**What you are asked to do:**
Images should not appear in the copy, yet every line of the listing below must be printed exactly.

**Stored data:**

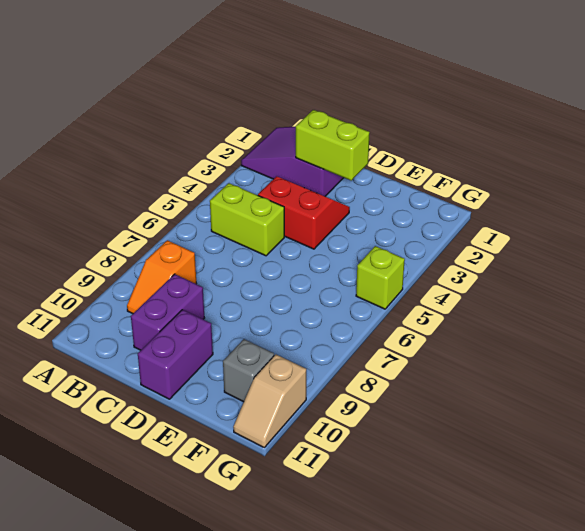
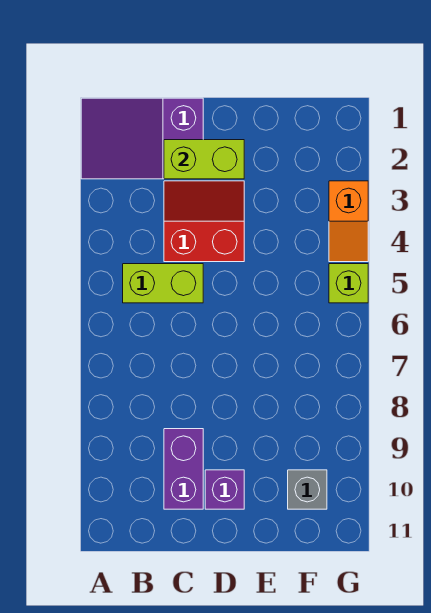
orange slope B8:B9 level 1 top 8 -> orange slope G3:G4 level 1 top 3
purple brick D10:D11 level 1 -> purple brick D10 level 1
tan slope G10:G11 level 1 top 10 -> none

**Result of this exercise:**
orange slope B8:B9 level 1 top 8 -> orange slope G3:G4 level 1 top 3
purple brick D10:D11 level 1 -> purple brick D10 level 1
tan slope G10:G11 level 1 top 10 -> none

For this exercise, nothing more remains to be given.